Find every line in the records below that contains the string "kern", and copy each of those lines.

:: Data section ::
****************************************

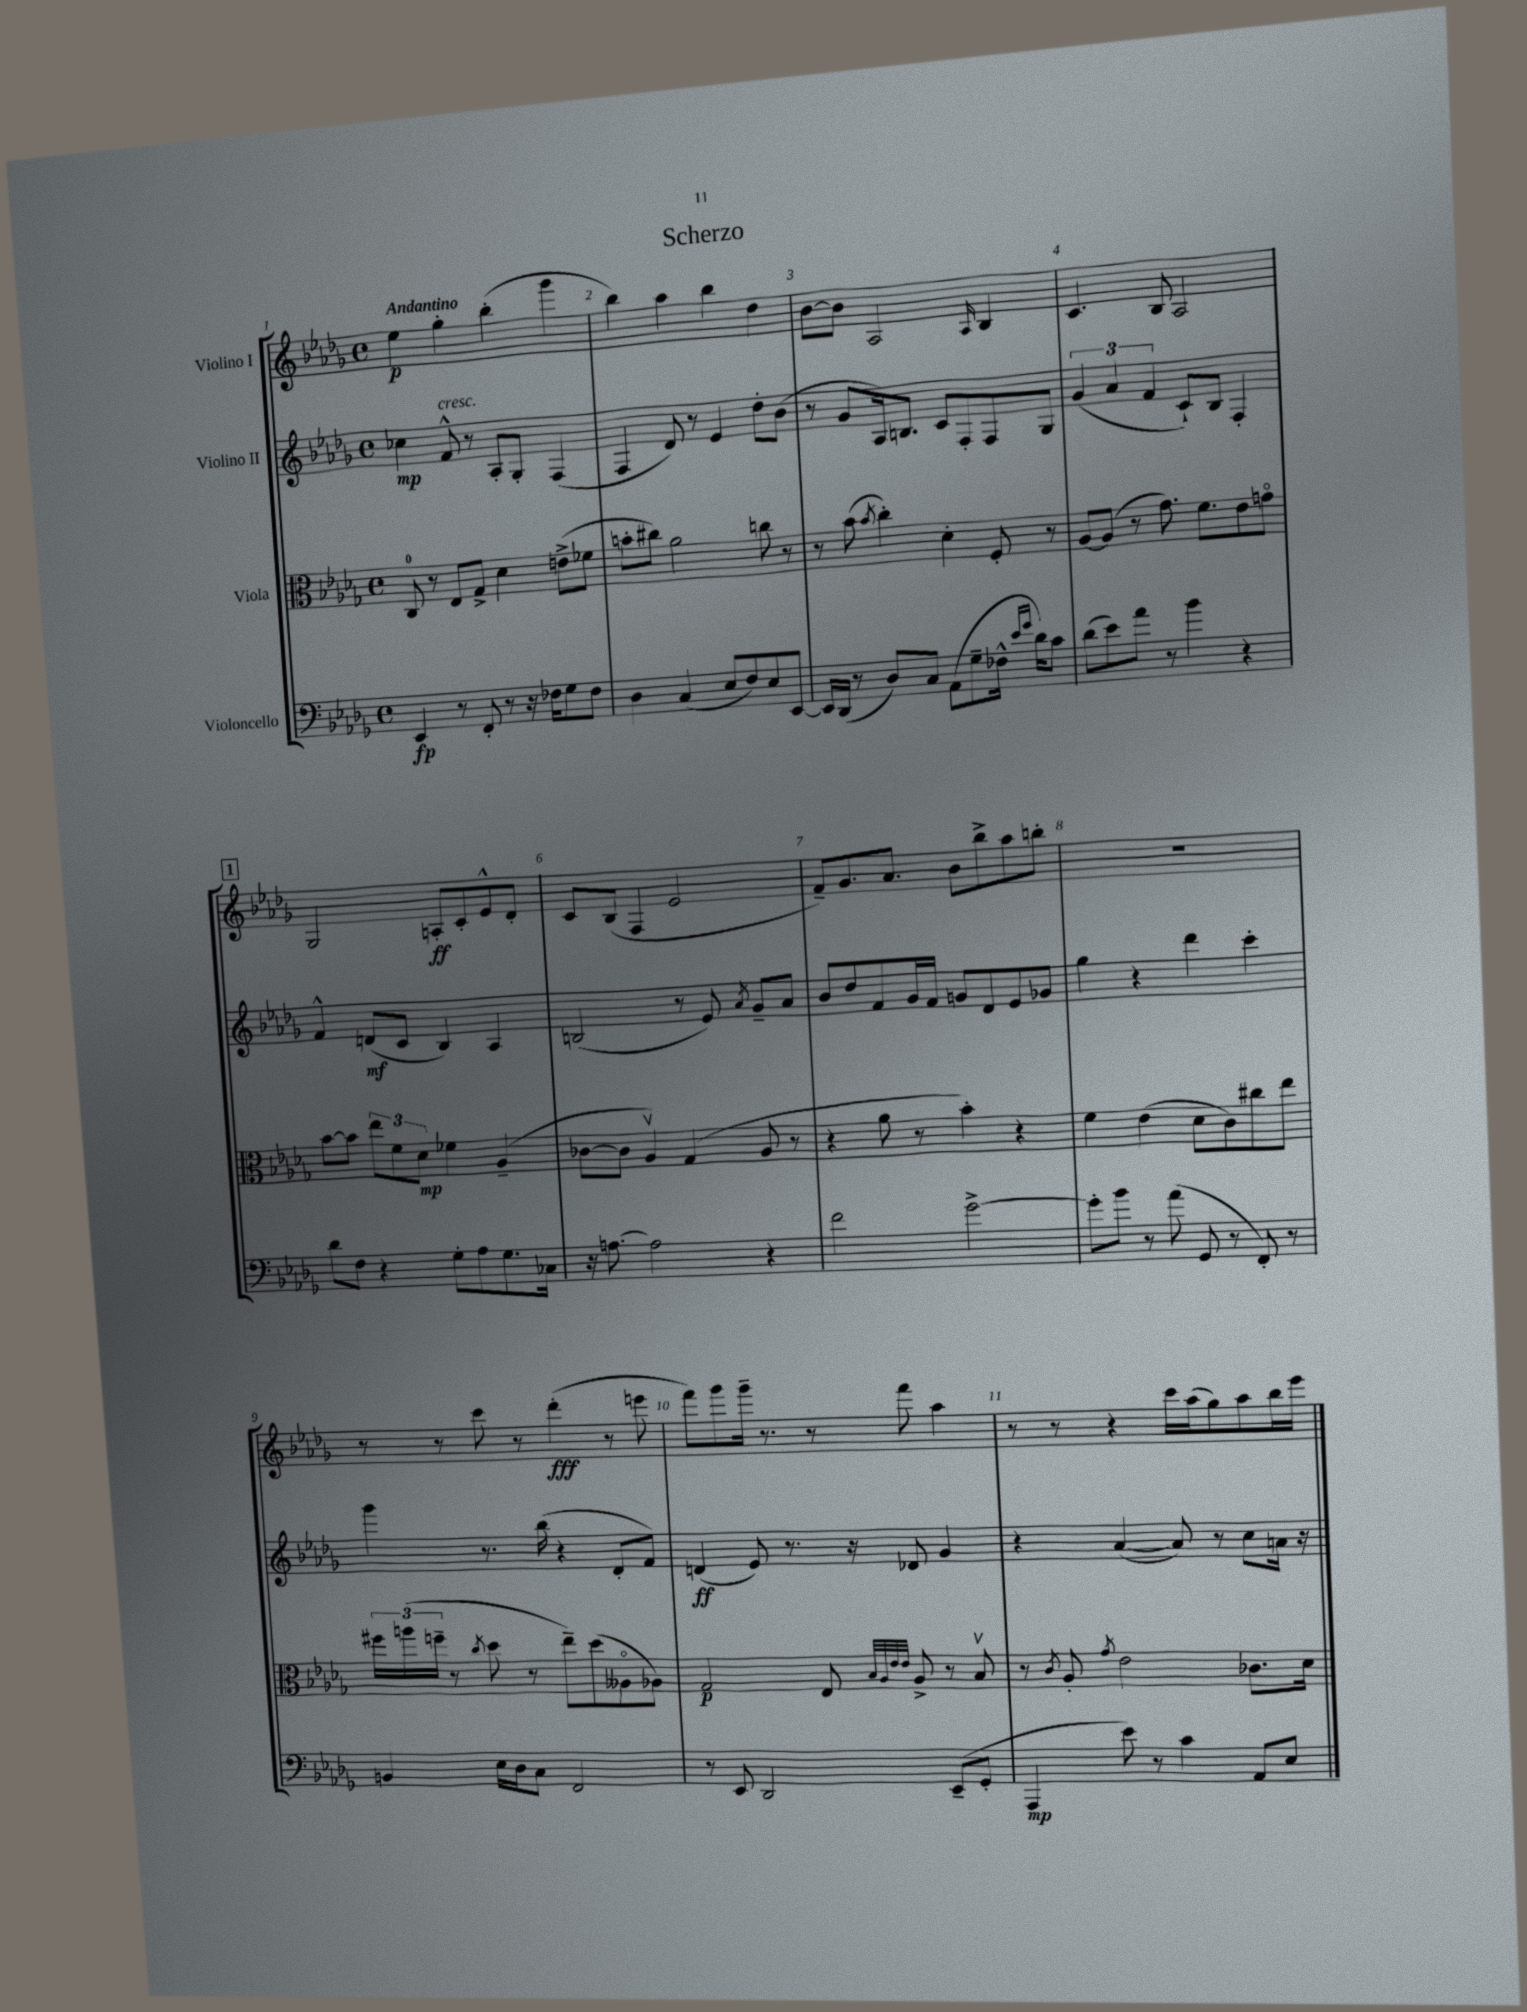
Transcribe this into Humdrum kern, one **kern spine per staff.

**kern	**dynam	**kern	**dynam	**kern	**dynam	**kern	**dynam
*part4	*part4	*part3	*part3	*part2	*part2	*part1	*part1
*staff4	*staff4	*staff3	*staff3	*staff2	*staff2	*staff1	*staff1
*I"Violoncello	*	*I"Viola	*	*I"Violino II	*	*I"Violino I	*
*clefF4	*	*clefC3	*	*clefG2	*	*clefG2	*
*k[b-e-a-d-g-]	*	*k[b-e-a-d-g-]	*	*k[b-e-a-d-g-]	*	*k[b-e-a-d-g-]	*
*M4/4	*	*M4/4	*	*M4/4	*	*M4/4	*
*met(c)	*	*met(c)	*	*met(c)	*	*met(c)	*
=1	=1	=1	=1	=1	=1	=1	=1
!	!	!	!	!	!	!LO:TX:a:B:t=Andantino	!
4EE-/	fp	8C/	.	4cc-X\	mp	4ee-\	p
.	.	8r	.	.	.	.	.
!	!	!	!	!LO:TX:a:i:t=cresc.	!	!	!
8r	.	8E-/L	.	8f^^/	.	4gg-'\	.
8FF'/	.	8G-^/J	.	8r	.	.	.
8r	.	4d-\	.	8A-'/L	.	(4bb-'\	.
16r	.	.	.	8G-'/J	.	.	.
16F-X\KL	.	.	.	.	.	.	.
8G-\	.	(8en^\L	.	(4F/	.	4ggg-\	.
8F-\J	.	8f-X\J	.	.	.	.	.
=2	=2	=2	=2	=2	=2	=2	=2
4D-\	.	8bn'\L	.	4F/	.	4bb-\)	.
.	.	8cc#X\J)	.	.	.	.	.
(4C/	.	2a-\	.	8d-/)	.	4aa-\	.
.	.	.	.	8r	.	.	.
8E-/L	.	.	.	4e-/	.	4bb-\	.
8F/)	.	.	.	.	.	.	.
8E-/	.	8ccn\	.	8dd-'\L	.	4dd-\	.
[8EE-/J	.	8r	.	(8b-\J	.	.	.
=3	=3	=3	=3	=3	=3	=3	=3
16EE-/LL]	.	8r	.	8r	.	[8b-\L	.
(16DD-/JJ	.	.	.	.	.	.	.
8r	.	(8b-\	.	8g-/L	.	8b-\J]	.
.	.	8qb-/	.	.	.	.	.
8D-/L)	.	4cc'\)	.	16A-/k)	.	2A-/	.
.	.	.	.	8.Bn/J	.	.	.
8C/J	.	.	.	.	.	.	.
(8AA-\L	.	4d-'\	.	8c/L	.	.	.
8G-~\	.	.	.	8F'/	.	.	.
.	.	.	.	.	.	16qqA-/	.
16F-X^^\Jk	.	8F'/	.	8F/	.	4B-/	.
16qqe-/LL	.	.	.	.	.	.	.
16qqg-/JJ	.	.	.	.	.	.	.
16d-\KL)	.	.	.	.	.	.	.
8c\J	.	8r	.	8G-/J	.	.	.
=4	=4	=4	=4	=4	=4	=4	=4
(8d-\L	.	[8A-/L	.	(6g-/	.	4.c/	.
8e-\)	.	(8A-/J]	.	.	.	.	.
.	.	.	.	6a-/	.	.	.
8a-\J	.	8r	.	.	.	.	.
.	.	.	.	6f/	.	.	.
8r	.	8.g-\)	.	.	.	8B-/	.
4b-\	.	.	.	8c`/L)	.	2A-/	.
.	.	8.f\L	.	.	.	.	.
.	.	.	.	8B-/J	.	.	.
4r	.	8e-\	.	4F'/	.	.	.
.	.	8gn\J	.	.	.	.	.
!!LO:LB:g=z
!!LO:REH:place=s1:t=1
=5	=5	=5	=5	=5	=5	=5	=5
8d-\L	.	[8b-\L	.	4f^^/	.	2G-/	.
8F\J	.	8b-\J]	.	.	.	.	.
4r	.	12ee-\L	.	(8dn/L	mf	.	.
.	.	12f\	.	.	.	.	.
.	.	.	.	8c/J	.	.	.
.	.	12d-\J	mp	.	.	.	.
8G-'\L	.	4f-X\	.	4B-/)	.	8An'/L	ff
8A-\	.	.	.	.	.	8c'/	.
8.G-\	.	(4A-~/	.	4A-/	.	8e-^^/	.
.	.	.	.	.	.	8d-'/J	.
16C-X\Jk	.	.	.	.	.	.	.
=6	=6	=6	=6	=6	=6	=6	=6
16r	.	[8c-X\L	.	(2Bn/	.	8c/L	.
[8.An\	.	.	.	.	.	.	.
.	.	8c-\J]	.	.	.	(8B-/J	.
2A\]	.	4A-v/)	.	.	.	4F/	.
.	.	(4G-/	.	8r	.	2e-/	.
.	.	.	.	8e-/)	.	.	.
.	.	.	.	8qa-/	.	.	.
4r	.	8A-/	.	8g-~/L	.	.	.
.	.	8r	.	8a-/J	.	.	.
=7	=7	=7	=7	=7	=7	=7	=7
2f\	.	4r	.	8b-/L	.	8f~/L)	.
.	.	.	.	8dd-/	.	8.g-/	.
.	.	8a-\	.	8f/	.	.	.
.	.	.	.	.	.	8.a-/J	.
.	.	8r	.	16g-/L	.	.	.
.	.	.	.	16f/JJ	.	.	.
[2g-^\	.	4b-'\)	.	8gn/L	.	8b-\L	.
.	.	.	.	8d-/	.	8bb-^\	.
.	.	4r	.	8e-/	.	8aa-\	.
.	.	.	.	8g-X/J	.	8bbn'\J	.
=8	=8	=8	=8	=8	=8	=8	=8
8g-'\L]	.	4f\	.	4gg-\	.	1r	.
8b-\J	.	.	.	.	.	.	.
8r	.	(4e-\	.	4r	.	.	.
(8a-\	.	.	.	.	.	.	.
8GG-/	.	8d-\L	.	4ddd-\	.	.	.
8r	.	8c\)	.	.	.	.	.
8FF'/)	.	8cc#X\	.	4ccc'\	.	.	.
8r	.	8ee-\J	.	.	.	.	.
!!LO:LB:g=z
=9	=9	=9	=9	=9	=9	=9	=9
4BBn/	.	24ff#X\LL	.	4ggg-\	.	8r	.
.	.	(24aan\	.	.	.	.	.
.	.	24ffn~\JJ	.	.	.	.	.
.	.	8r	.	.	.	8r	.
.	.	8qcc/	.	.	.	.	.
16E-\LL	.	8dd-\	.	8.r	.	8ccc\	.
16D-\J	.	.	.	.	.	.	.
8C\J	.	8r	.	.	.	8r	.
.	.	.	.	(16bb-\	.	.	.
2FF/	.	8ee-~\L)	.	4r	.	(4ddd-'\	fff
.	.	(8dd-\	.	.	.	.	.
.	.	8A--X\	.	8d-'/L	.	8r	.
.	.	8A-X\J)	.	8f/J)	.	8eeen\	.
=10	=10	=10	=10	=10	=10	=10	=10
8r	.	2G-/	p	(4dn/	ff	8fff\L)	.
8EE-/	.	.	.	.	.	8ggg-\	.
2DD-/	.	.	.	8e-/)	.	16ggg-~\Jk	.
.	.	.	.	.	.	8.r	.
.	.	.	.	8.r	.	.	.
.	.	8E-/	.	.	.	8r	.
.	.	.	.	16r	.	.	.
.	.	32qqB-/LLL	.	.	.	.	.
.	.	32qqA-/	.	.	.	.	.
.	.	32qqe-/	.	.	.	.	.
.	.	32qqe-/JJJ	.	.	.	.	.
.	.	8A-^/	.	8d-X/	.	8fff\	.
(8EE-~/L	.	8r	.	4g-/	.	4aa-\	.
8GG-'/J	.	8B-v/	.	.	.	.	.
=11	=11	=11	=11	=11	=11	=11	=11
4AAA-/	mp	8r	.	4r	.	8r	.
.	.	8qc/	.	.	.	.	.
.	.	8A-'/	.	.	.	8r	.
.	.	8qg-/	.	.	.	.	.
8e-\)	.	2e-\	.	([4a-/	.	4r	.
8r	.	.	.	.	.	.	.
4c\	.	.	.	8a-/])	.	16ccc\LL	.
.	.	.	.	.	.	(16aa-\J	.
.	.	.	.	8r	.	8gg-\)	.
8AA-/L	.	8.c-X\L	.	8cc\L	.	8aa-\	.
8E-/J	.	.	.	16an\Jk	.	16bb-\L	.
.	.	16d-\Jk	.	16r	.	16eee-\JJ	.
==	==	==	==	==	==	==	==
*-	*-	*-	*-	*-	*-	*-	*-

****************************************

:: Result of the task ::
Transcribe this into Humdrum kern, one **kern spine per staff.
**kern	**dynam	**kern	**dynam	**kern	**dynam	**kern	**dynam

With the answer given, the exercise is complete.